* _Assignment_:
Word for word, set down the records and skip each picture.

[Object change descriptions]
══════════
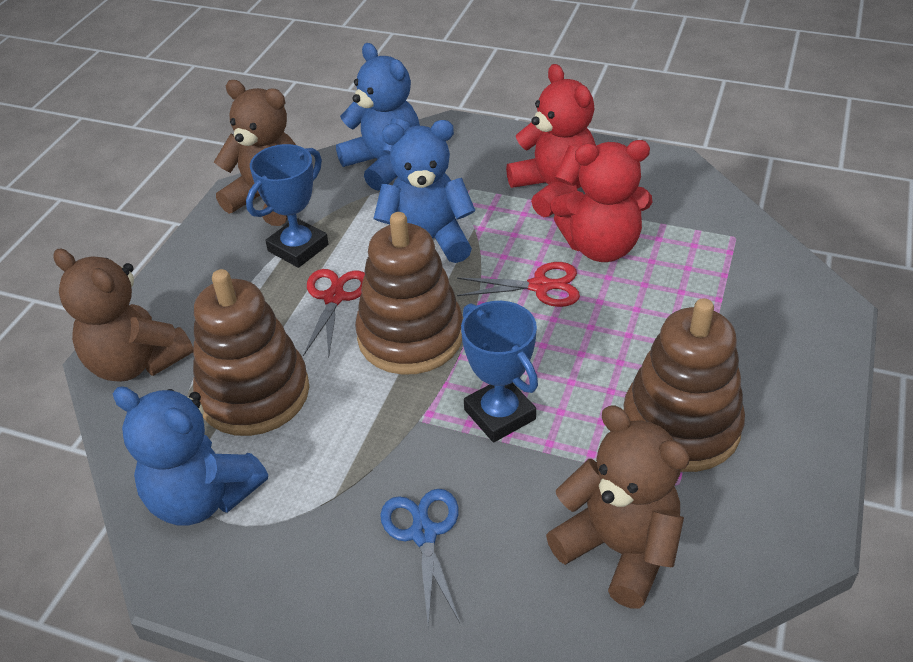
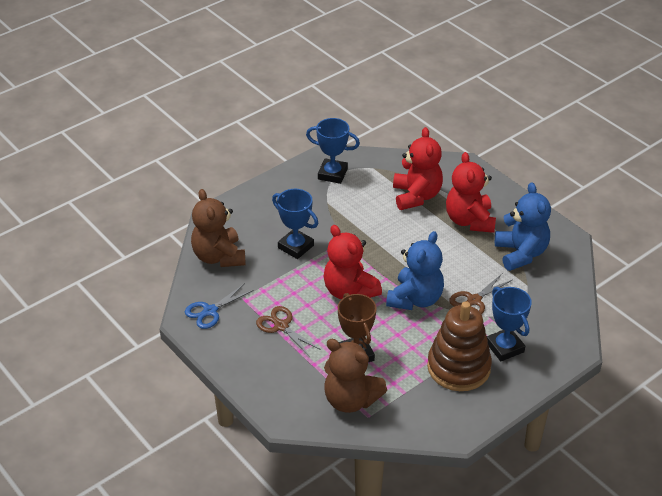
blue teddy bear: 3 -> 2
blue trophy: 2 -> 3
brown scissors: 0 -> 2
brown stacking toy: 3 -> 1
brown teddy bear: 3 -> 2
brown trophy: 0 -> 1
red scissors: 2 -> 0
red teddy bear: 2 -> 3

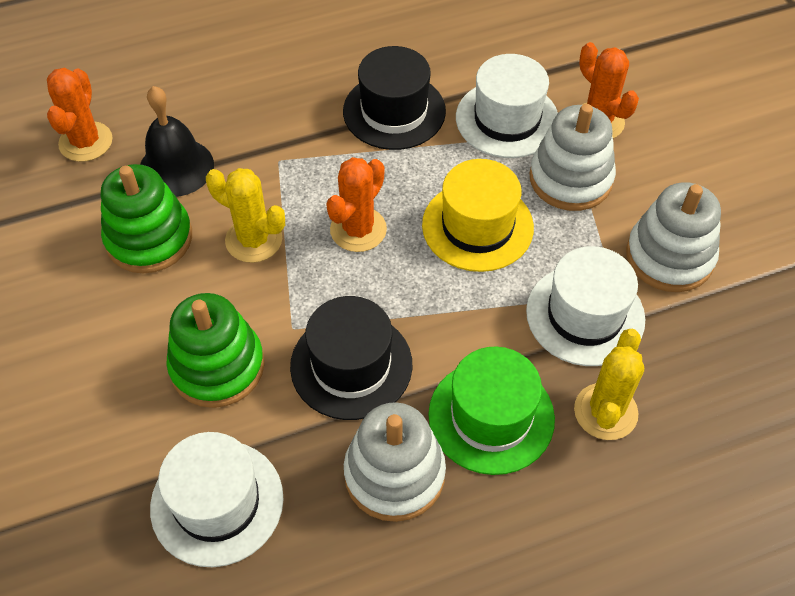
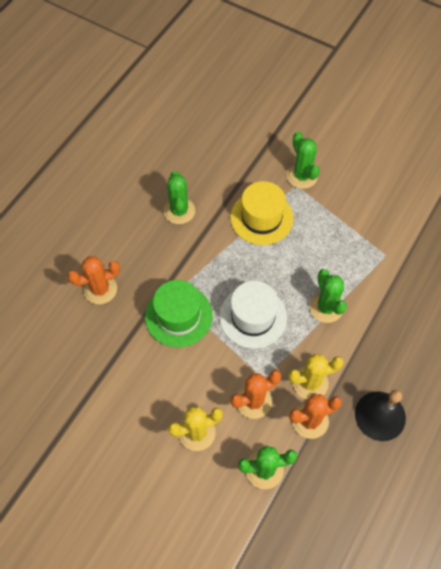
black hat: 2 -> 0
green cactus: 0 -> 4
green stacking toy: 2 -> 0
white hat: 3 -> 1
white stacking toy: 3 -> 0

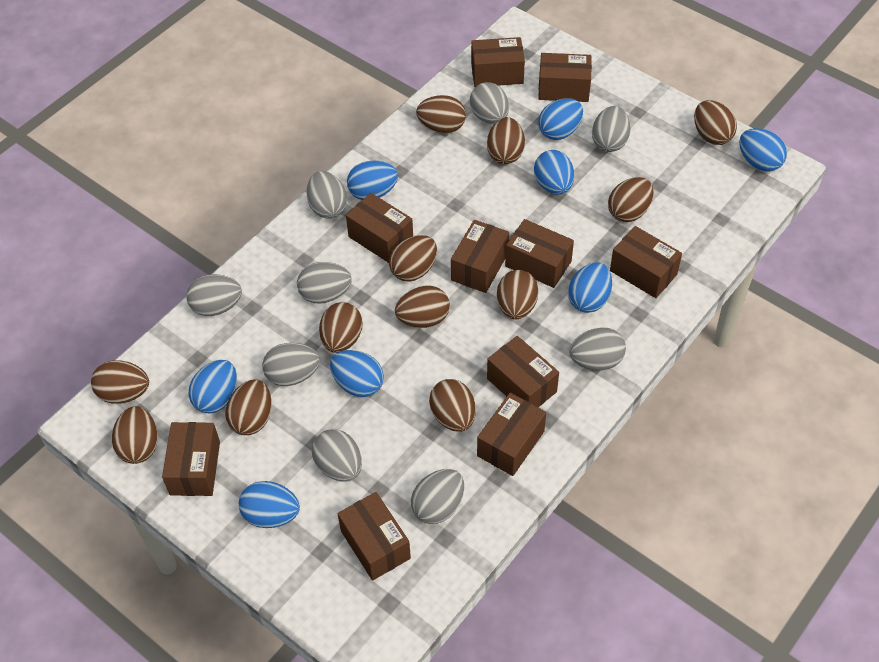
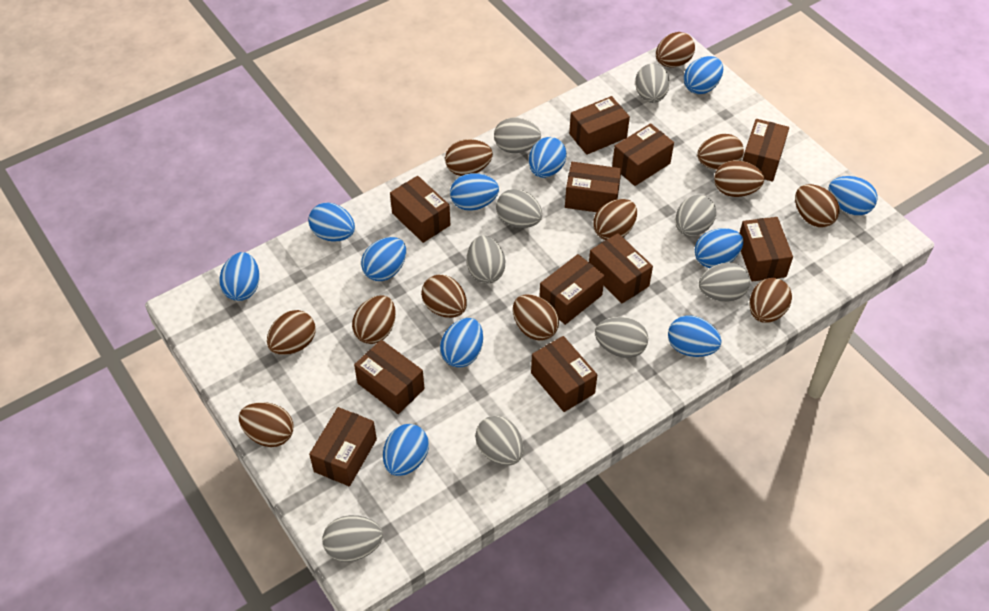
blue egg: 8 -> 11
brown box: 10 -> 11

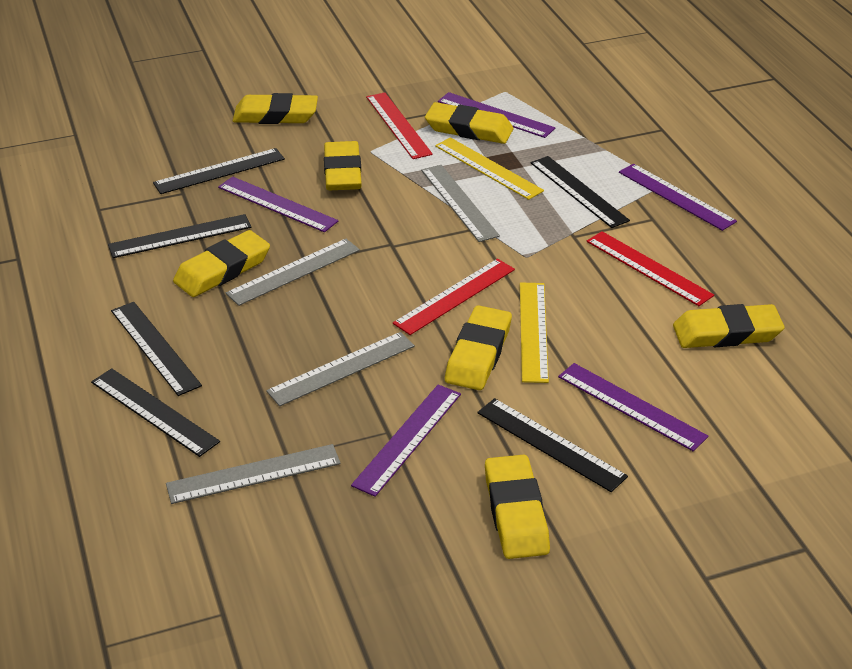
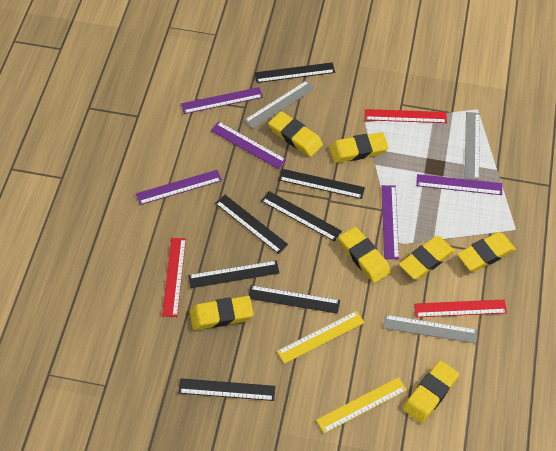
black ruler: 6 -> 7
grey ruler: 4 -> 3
══════════
* _Exercise result_:
blue teddy bear: 3 -> 2
blue trophy: 2 -> 3
brown scissors: 0 -> 2
brown stacking toy: 3 -> 1
brown teddy bear: 3 -> 2
brown trophy: 0 -> 1
red scissors: 2 -> 0
red teddy bear: 2 -> 3

black hat: 2 -> 0
green cactus: 0 -> 4
green stacking toy: 2 -> 0
white hat: 3 -> 1
white stacking toy: 3 -> 0

blue egg: 8 -> 11
brown box: 10 -> 11

black ruler: 6 -> 7
grey ruler: 4 -> 3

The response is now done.